- _TASK TO COMPLETE_:
Please give the listing again in its entirety, exactly as written.

- _WORKING DATA_:
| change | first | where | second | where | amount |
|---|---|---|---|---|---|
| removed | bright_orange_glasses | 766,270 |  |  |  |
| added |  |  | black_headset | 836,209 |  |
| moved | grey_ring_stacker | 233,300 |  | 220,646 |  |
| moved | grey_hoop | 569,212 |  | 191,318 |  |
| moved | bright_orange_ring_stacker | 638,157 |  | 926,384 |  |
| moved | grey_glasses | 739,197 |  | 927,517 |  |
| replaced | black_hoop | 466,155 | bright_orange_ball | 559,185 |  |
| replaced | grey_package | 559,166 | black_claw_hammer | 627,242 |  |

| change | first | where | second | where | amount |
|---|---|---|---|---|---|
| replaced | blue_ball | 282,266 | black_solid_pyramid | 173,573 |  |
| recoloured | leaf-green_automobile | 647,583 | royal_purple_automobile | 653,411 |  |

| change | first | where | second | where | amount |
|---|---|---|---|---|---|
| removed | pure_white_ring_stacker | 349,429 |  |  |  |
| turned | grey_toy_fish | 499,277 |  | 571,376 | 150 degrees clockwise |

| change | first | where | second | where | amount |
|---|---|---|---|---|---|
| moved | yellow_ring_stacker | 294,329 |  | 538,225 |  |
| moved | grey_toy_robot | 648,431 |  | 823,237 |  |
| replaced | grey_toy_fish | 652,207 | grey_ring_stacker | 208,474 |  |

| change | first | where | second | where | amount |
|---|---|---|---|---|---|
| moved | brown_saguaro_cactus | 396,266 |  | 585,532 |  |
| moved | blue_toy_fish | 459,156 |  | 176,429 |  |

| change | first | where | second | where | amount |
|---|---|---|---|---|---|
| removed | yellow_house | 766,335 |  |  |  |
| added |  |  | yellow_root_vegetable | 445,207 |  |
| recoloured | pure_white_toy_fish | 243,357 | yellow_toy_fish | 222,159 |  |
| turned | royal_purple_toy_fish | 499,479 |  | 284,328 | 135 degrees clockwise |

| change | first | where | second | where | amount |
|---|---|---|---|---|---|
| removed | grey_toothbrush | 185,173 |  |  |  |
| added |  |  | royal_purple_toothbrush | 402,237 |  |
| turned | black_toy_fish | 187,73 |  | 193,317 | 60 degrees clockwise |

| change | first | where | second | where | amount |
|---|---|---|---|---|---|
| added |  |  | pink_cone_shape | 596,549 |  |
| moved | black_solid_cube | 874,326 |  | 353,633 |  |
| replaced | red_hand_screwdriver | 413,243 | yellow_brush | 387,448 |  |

- _TASK OUTPUT_:
| change | first | where | second | where | amount |
|---|---|---|---|---|---|
| removed | bright_orange_glasses | 766,270 |  |  |  |
| added |  |  | black_headset | 836,209 |  |
| moved | grey_ring_stacker | 233,300 |  | 220,646 |  |
| moved | grey_hoop | 569,212 |  | 191,318 |  |
| moved | bright_orange_ring_stacker | 638,157 |  | 926,384 |  |
| moved | grey_glasses | 739,197 |  | 927,517 |  |
| replaced | black_hoop | 466,155 | bright_orange_ball | 559,185 |  |
| replaced | grey_package | 559,166 | black_claw_hammer | 627,242 |  |

| change | first | where | second | where | amount |
|---|---|---|---|---|---|
| replaced | blue_ball | 282,266 | black_solid_pyramid | 173,573 |  |
| recoloured | leaf-green_automobile | 647,583 | royal_purple_automobile | 653,411 |  |

| change | first | where | second | where | amount |
|---|---|---|---|---|---|
| removed | pure_white_ring_stacker | 349,429 |  |  |  |
| turned | grey_toy_fish | 499,277 |  | 571,376 | 150 degrees clockwise |

| change | first | where | second | where | amount |
|---|---|---|---|---|---|
| moved | yellow_ring_stacker | 294,329 |  | 538,225 |  |
| moved | grey_toy_robot | 648,431 |  | 823,237 |  |
| replaced | grey_toy_fish | 652,207 | grey_ring_stacker | 208,474 |  |

| change | first | where | second | where | amount |
|---|---|---|---|---|---|
| moved | brown_saguaro_cactus | 396,266 |  | 585,532 |  |
| moved | blue_toy_fish | 459,156 |  | 176,429 |  |

| change | first | where | second | where | amount |
|---|---|---|---|---|---|
| removed | yellow_house | 766,335 |  |  |  |
| added |  |  | yellow_root_vegetable | 445,207 |  |
| recoloured | pure_white_toy_fish | 243,357 | yellow_toy_fish | 222,159 |  |
| turned | royal_purple_toy_fish | 499,479 |  | 284,328 | 135 degrees clockwise |

| change | first | where | second | where | amount |
|---|---|---|---|---|---|
| removed | grey_toothbrush | 185,173 |  |  |  |
| added |  |  | royal_purple_toothbrush | 402,237 |  |
| turned | black_toy_fish | 187,73 |  | 193,317 | 60 degrees clockwise |

| change | first | where | second | where | amount |
|---|---|---|---|---|---|
| added |  |  | pink_cone_shape | 596,549 |  |
| moved | black_solid_cube | 874,326 |  | 353,633 |  |
| replaced | red_hand_screwdriver | 413,243 | yellow_brush | 387,448 |  |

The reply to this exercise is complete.